BEGIN LISTED RECORDS

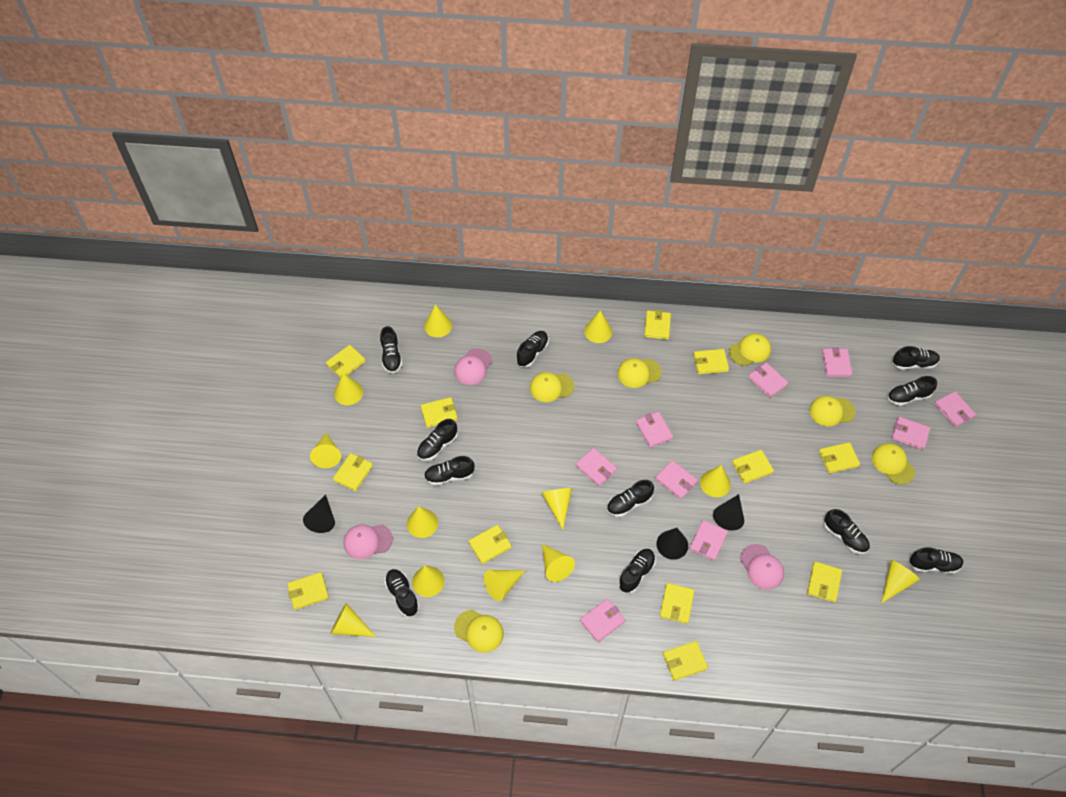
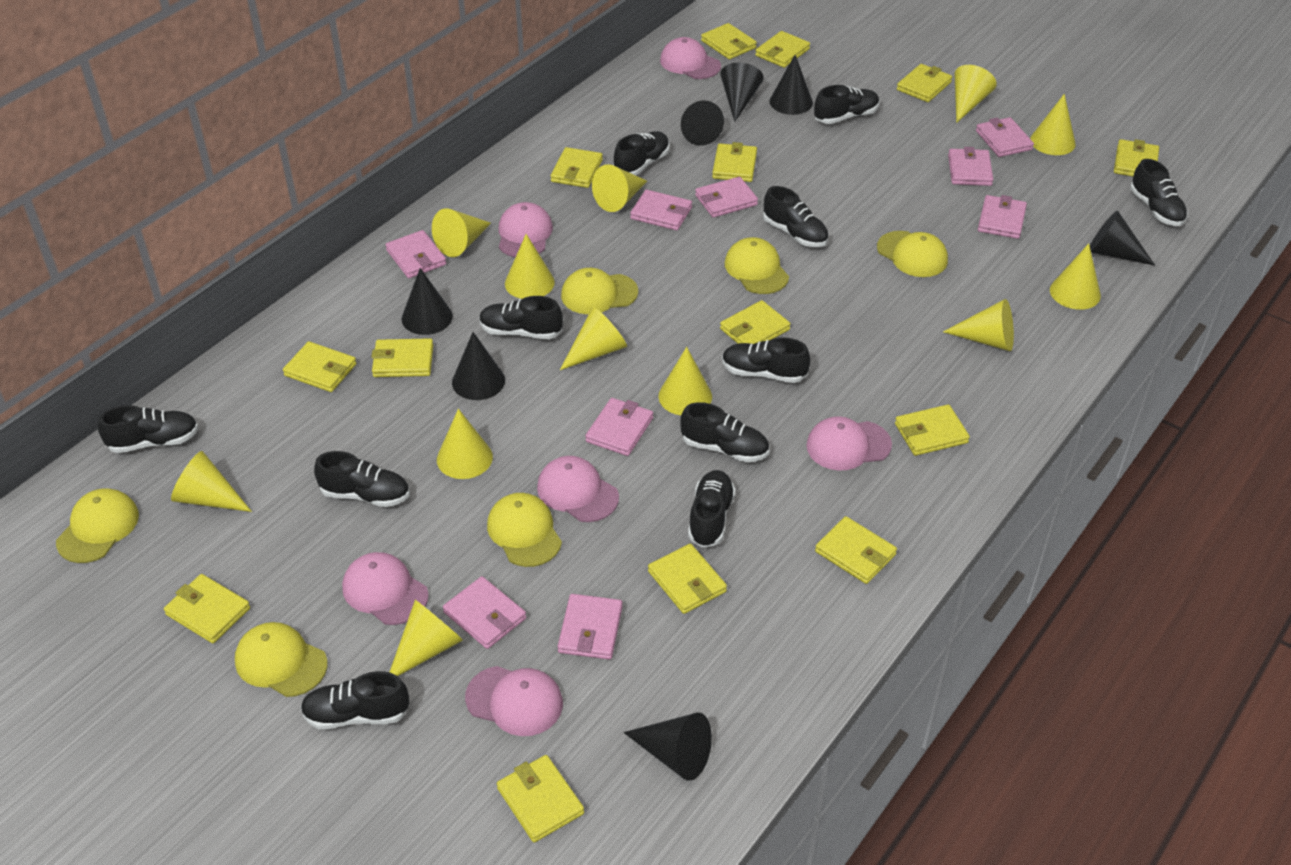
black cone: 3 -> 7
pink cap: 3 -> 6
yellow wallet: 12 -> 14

END LISTED RECORDS
BEGIN LISTED RECORDS

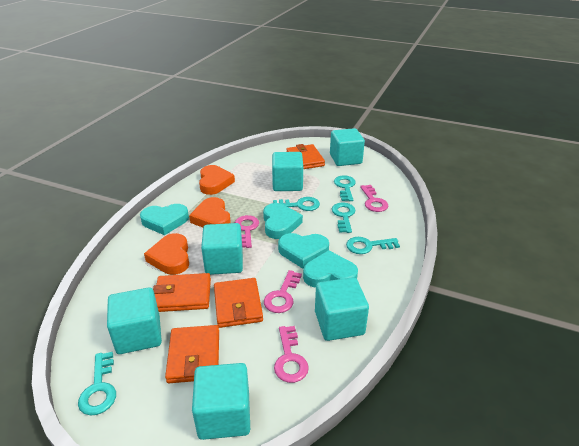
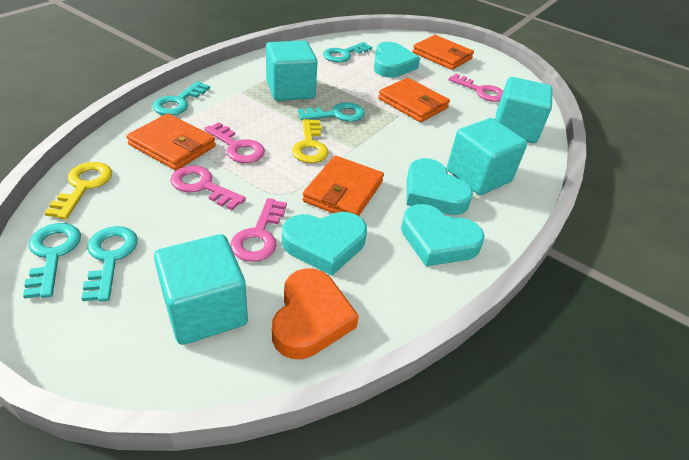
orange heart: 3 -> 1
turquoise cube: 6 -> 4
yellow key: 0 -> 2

END LISTED RECORDS
BEGIN LISTED RECORDS

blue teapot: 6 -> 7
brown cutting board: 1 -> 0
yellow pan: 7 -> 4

END LISTED RECORDS

Go line by line through the data, copying each one that contains the word "yellow".

yellow wallet: 12 -> 14
yellow key: 0 -> 2
yellow pan: 7 -> 4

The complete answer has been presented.